- **Exercise brief**: Every line of the records that contains "OLED" should be tallied, and only the resulting number returned.

· · · · ·

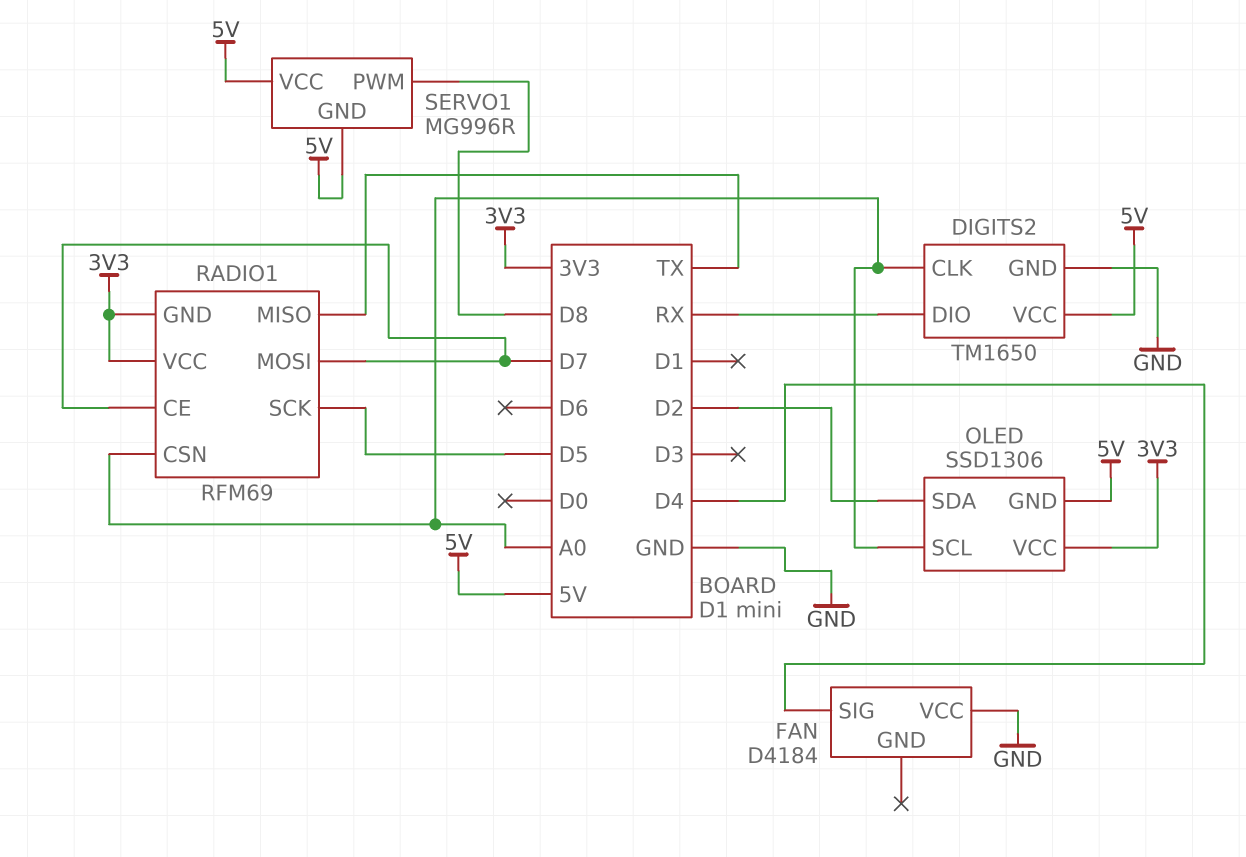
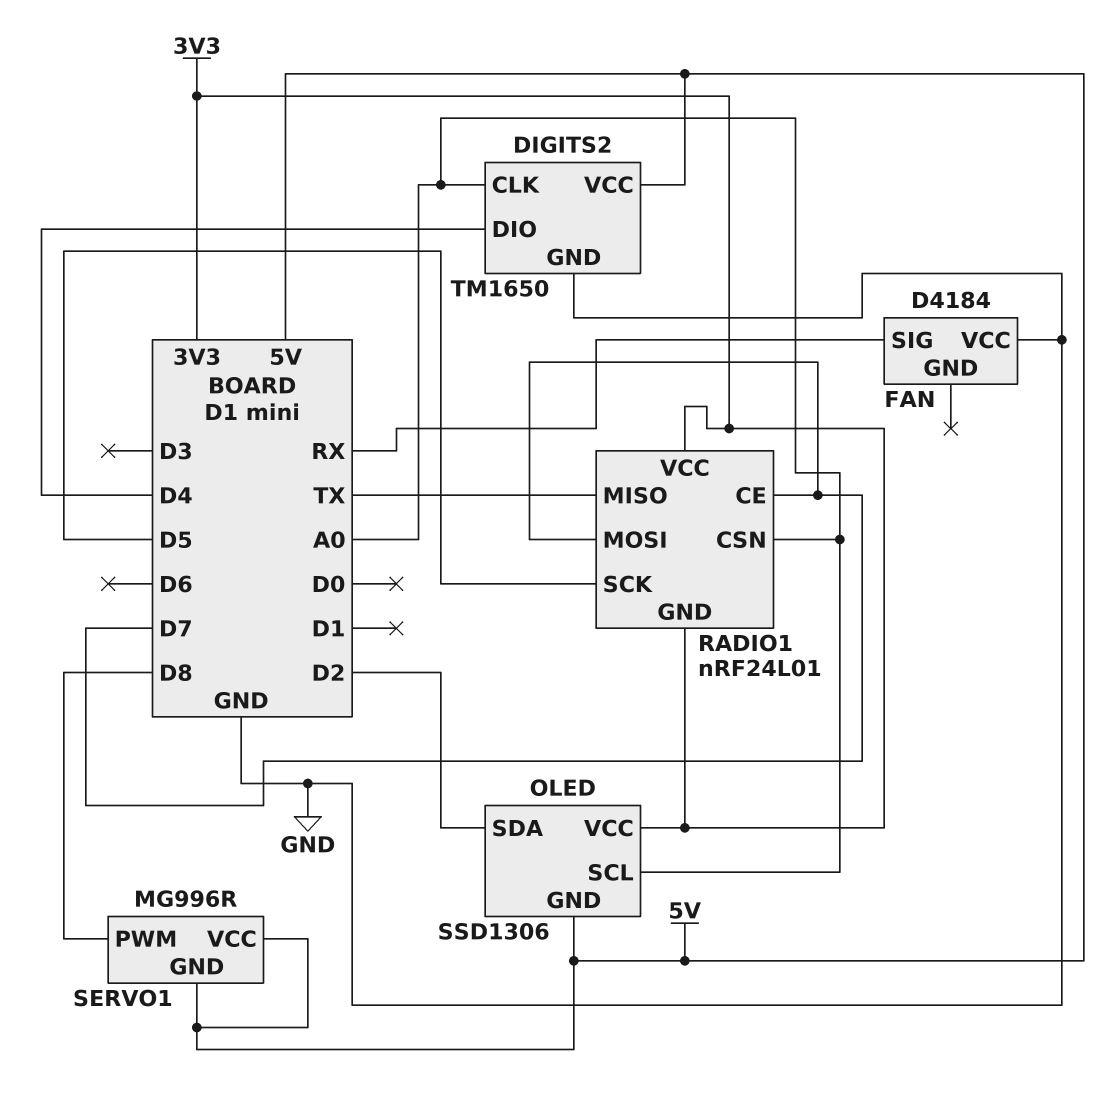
DIGITS2 pin DIO: RX -> D4
FAN pin SIG: D4 -> RX
RADIO1: RFM69 -> nRF24L01

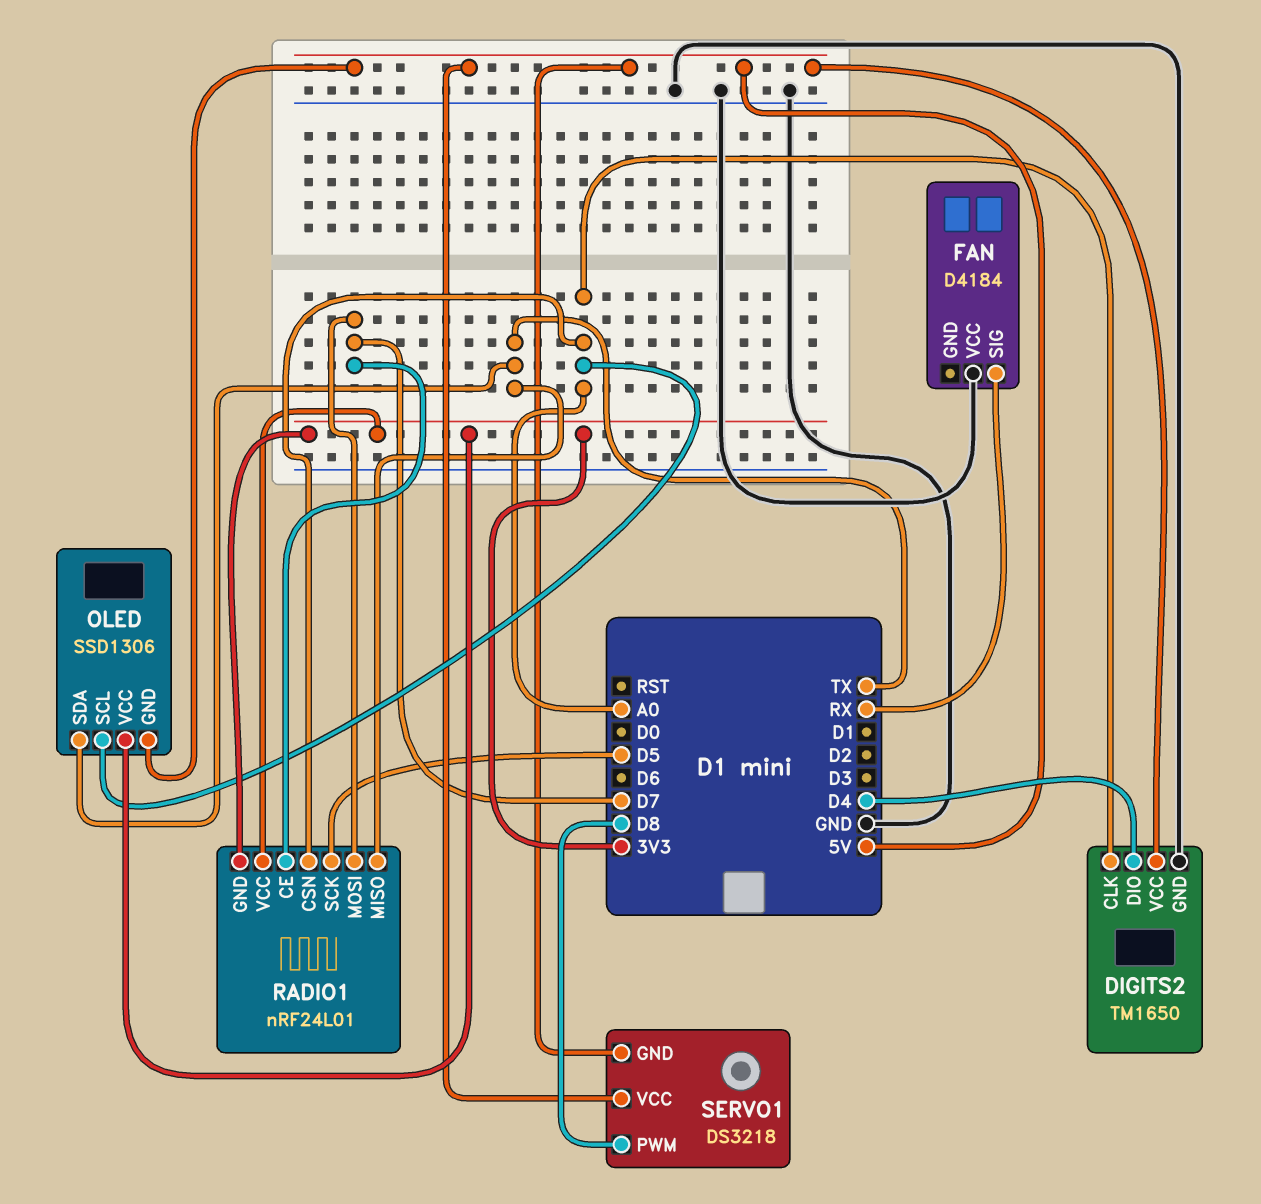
OLED pin SDA: D2 -> TX
SERVO1: MG996R -> DS3218

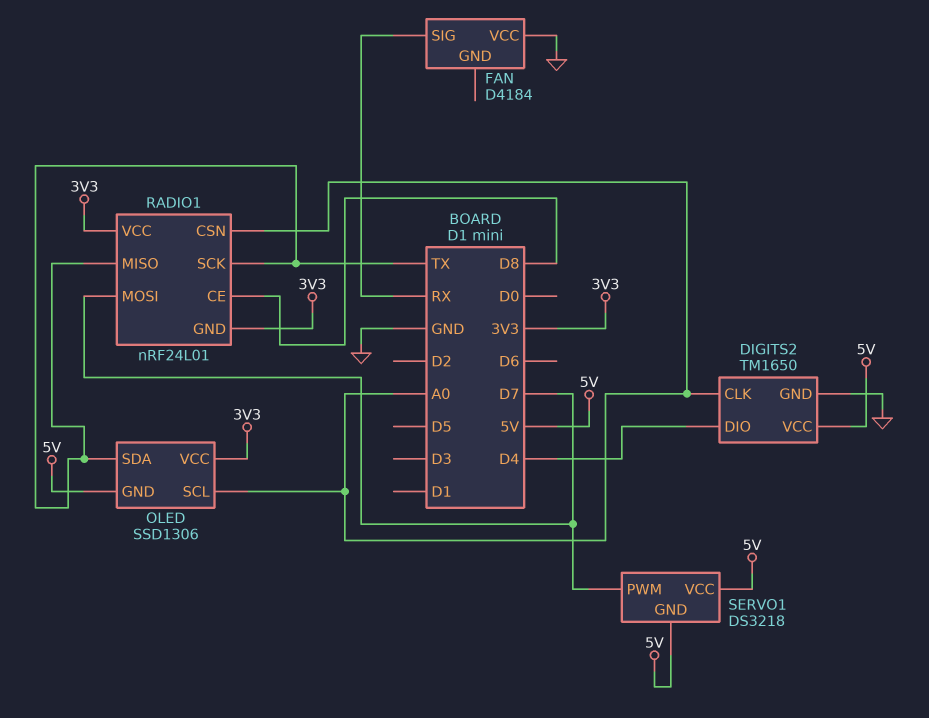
RADIO1 pin CE: D7 -> D8
RADIO1 pin SCK: D5 -> TX
SERVO1 pin PWM: D8 -> D7

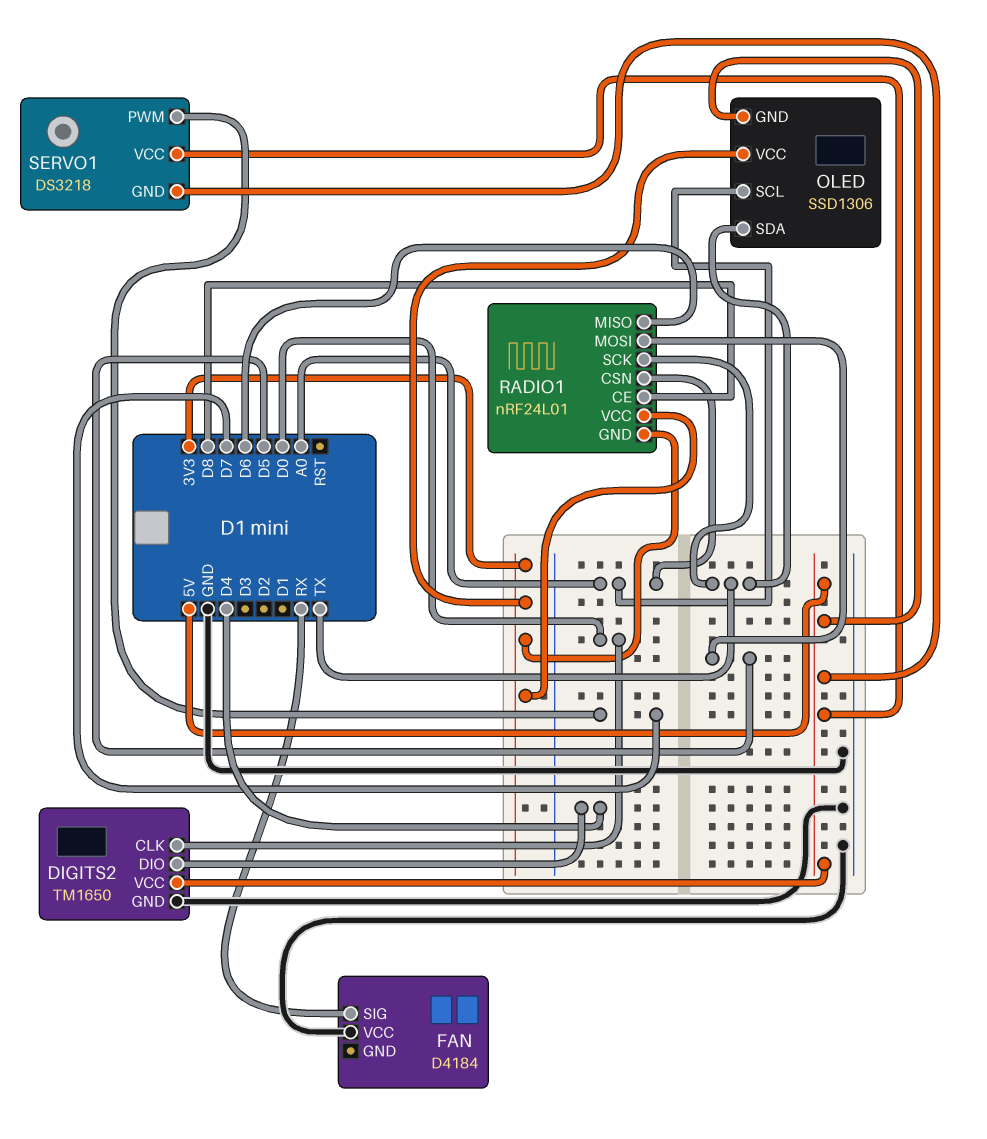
DIGITS2 pin CLK: A0 -> D0
RADIO1 pin MISO: TX -> D6
RADIO1 pin MOSI: D7 -> D5

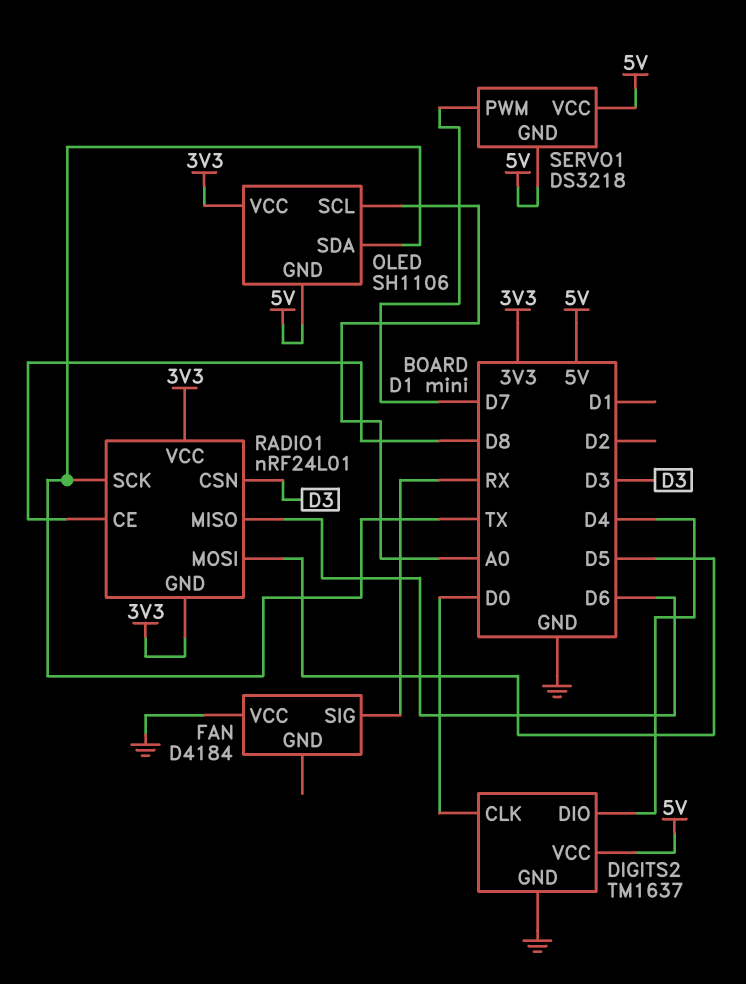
DIGITS2: TM1650 -> TM1637
OLED: SSD1306 -> SH1106
RADIO1 pin CSN: A0 -> D3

· · · · ·

- **Result**: 2